▸ Your goal: Your job with the data below is to output exactly the lines from the one holding "none -> black brick D4:E6 level 2" down to the one holding "none -> orange brick G1:H1 level 1", both included, and no others.

▸ Working data:
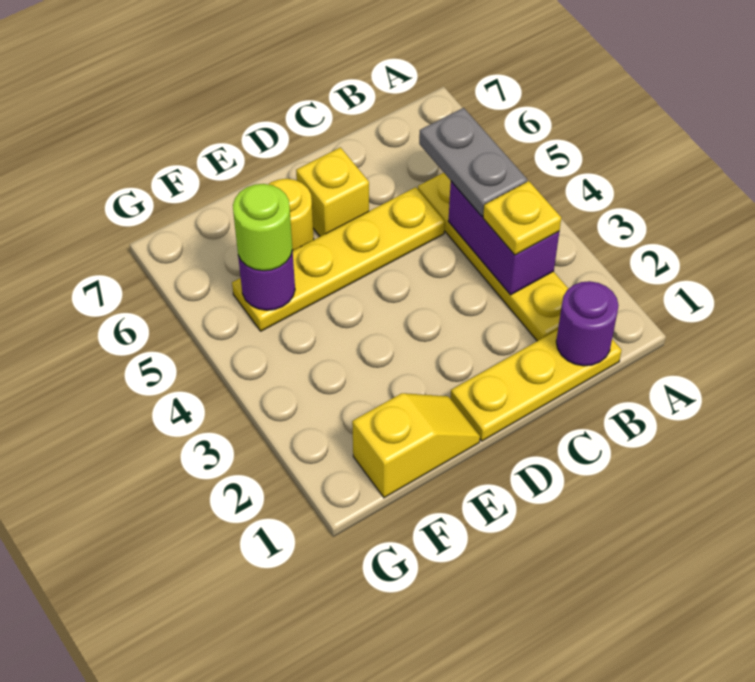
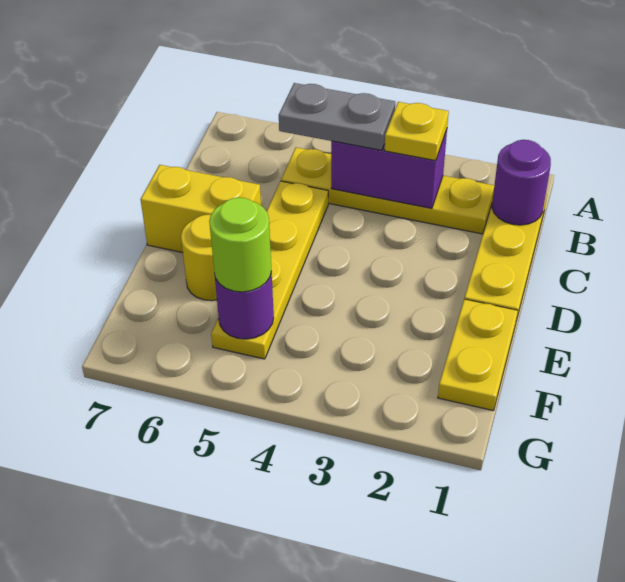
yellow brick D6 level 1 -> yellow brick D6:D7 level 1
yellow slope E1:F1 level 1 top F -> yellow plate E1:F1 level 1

---

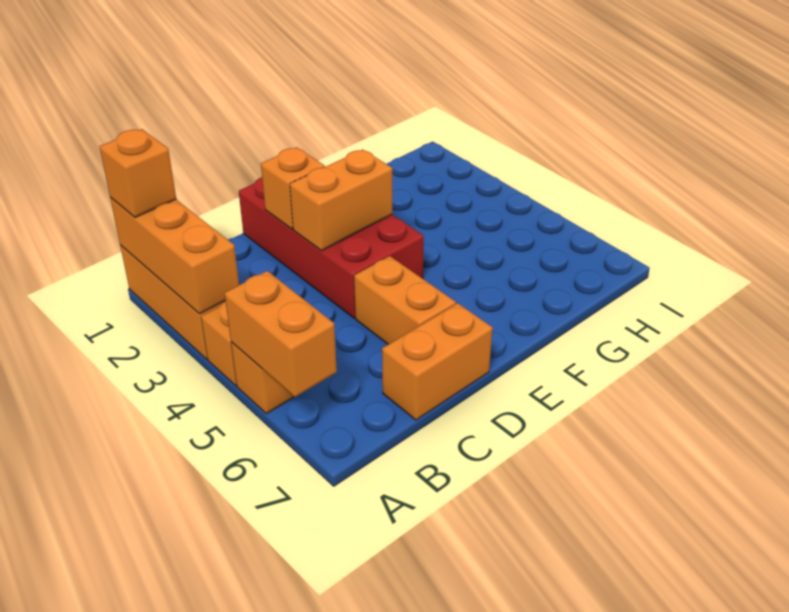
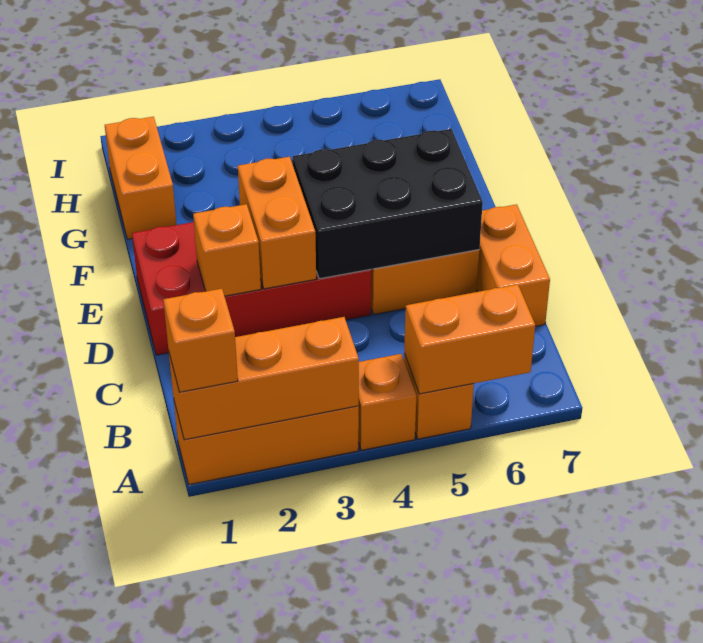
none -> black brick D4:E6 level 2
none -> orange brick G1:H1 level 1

▸ Answer to this problem:
none -> black brick D4:E6 level 2
none -> orange brick G1:H1 level 1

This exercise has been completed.